▸ **What to produce**
Please return all lines from the records below that include the string "yellow".

▸ **Provided records**
-- Opening Marker --

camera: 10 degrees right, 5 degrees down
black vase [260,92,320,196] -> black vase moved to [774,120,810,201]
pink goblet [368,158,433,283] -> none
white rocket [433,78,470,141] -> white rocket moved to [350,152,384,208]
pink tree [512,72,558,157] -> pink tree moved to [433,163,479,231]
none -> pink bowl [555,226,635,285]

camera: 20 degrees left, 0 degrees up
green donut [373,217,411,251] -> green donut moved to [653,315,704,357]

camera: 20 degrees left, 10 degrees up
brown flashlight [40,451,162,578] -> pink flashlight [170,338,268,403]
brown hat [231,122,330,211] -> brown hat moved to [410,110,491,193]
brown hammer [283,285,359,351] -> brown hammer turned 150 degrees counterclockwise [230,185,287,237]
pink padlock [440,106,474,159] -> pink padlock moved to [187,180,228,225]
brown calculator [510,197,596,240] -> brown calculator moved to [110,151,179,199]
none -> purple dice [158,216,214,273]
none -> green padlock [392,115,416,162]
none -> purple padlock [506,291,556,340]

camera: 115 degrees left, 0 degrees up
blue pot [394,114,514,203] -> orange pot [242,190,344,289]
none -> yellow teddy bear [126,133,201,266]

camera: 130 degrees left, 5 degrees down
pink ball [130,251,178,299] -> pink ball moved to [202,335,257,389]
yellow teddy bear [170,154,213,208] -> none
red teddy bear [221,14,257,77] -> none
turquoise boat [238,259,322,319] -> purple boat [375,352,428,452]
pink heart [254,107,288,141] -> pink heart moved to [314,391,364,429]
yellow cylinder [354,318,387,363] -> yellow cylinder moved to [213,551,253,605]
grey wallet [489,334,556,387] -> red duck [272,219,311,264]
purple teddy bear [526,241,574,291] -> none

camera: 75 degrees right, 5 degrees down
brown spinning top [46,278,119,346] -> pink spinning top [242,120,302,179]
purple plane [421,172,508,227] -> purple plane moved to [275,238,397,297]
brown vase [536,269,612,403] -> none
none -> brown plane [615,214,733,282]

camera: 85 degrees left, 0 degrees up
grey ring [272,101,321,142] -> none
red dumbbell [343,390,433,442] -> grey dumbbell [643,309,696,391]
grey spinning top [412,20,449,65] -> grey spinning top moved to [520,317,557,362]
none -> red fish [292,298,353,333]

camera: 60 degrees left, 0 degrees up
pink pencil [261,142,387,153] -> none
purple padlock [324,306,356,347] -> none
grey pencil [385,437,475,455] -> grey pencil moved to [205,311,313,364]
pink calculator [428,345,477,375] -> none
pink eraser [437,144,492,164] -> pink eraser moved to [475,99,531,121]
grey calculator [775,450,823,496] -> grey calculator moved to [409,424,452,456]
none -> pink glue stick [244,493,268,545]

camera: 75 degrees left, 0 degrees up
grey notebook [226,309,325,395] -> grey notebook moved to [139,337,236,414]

-- Closing Marker --

▸ **Solution to the problem**
none -> yellow teddy bear [126,133,201,266]
yellow teddy bear [170,154,213,208] -> none
yellow cylinder [354,318,387,363] -> yellow cylinder moved to [213,551,253,605]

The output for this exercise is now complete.